Stored dataset items:
....................

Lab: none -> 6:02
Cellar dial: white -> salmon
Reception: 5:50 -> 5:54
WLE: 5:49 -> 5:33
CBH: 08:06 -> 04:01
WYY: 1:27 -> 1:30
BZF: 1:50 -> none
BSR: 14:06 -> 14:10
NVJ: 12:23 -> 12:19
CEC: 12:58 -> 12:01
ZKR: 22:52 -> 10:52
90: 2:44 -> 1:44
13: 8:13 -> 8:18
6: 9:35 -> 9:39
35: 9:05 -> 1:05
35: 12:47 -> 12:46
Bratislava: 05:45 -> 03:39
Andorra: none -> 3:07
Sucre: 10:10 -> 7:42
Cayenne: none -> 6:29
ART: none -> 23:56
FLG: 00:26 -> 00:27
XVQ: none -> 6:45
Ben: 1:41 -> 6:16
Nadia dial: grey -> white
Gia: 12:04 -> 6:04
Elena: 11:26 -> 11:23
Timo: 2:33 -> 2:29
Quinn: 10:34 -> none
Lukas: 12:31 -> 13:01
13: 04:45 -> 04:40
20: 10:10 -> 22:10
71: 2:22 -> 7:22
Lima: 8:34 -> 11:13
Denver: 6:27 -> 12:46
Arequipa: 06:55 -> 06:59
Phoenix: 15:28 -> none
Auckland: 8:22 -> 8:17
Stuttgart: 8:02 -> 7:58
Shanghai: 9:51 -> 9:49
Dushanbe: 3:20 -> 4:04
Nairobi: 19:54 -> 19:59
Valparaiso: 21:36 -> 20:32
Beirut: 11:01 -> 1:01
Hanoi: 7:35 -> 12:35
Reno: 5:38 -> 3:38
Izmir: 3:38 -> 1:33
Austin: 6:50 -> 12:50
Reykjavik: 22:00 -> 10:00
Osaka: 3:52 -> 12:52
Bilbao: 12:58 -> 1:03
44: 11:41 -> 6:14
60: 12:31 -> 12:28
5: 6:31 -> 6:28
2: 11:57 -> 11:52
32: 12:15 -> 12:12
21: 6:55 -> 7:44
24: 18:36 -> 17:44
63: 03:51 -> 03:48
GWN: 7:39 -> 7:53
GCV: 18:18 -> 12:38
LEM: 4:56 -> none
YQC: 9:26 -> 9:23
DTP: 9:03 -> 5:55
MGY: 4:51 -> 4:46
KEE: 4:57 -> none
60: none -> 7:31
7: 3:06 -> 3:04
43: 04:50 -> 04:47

....................

Directions for this task:
Copy the records word for word, from the very beginning through the line containing "Andorra: none -> 3:07", including that line.

Output for this task:
Lab: none -> 6:02
Cellar dial: white -> salmon
Reception: 5:50 -> 5:54
WLE: 5:49 -> 5:33
CBH: 08:06 -> 04:01
WYY: 1:27 -> 1:30
BZF: 1:50 -> none
BSR: 14:06 -> 14:10
NVJ: 12:23 -> 12:19
CEC: 12:58 -> 12:01
ZKR: 22:52 -> 10:52
90: 2:44 -> 1:44
13: 8:13 -> 8:18
6: 9:35 -> 9:39
35: 9:05 -> 1:05
35: 12:47 -> 12:46
Bratislava: 05:45 -> 03:39
Andorra: none -> 3:07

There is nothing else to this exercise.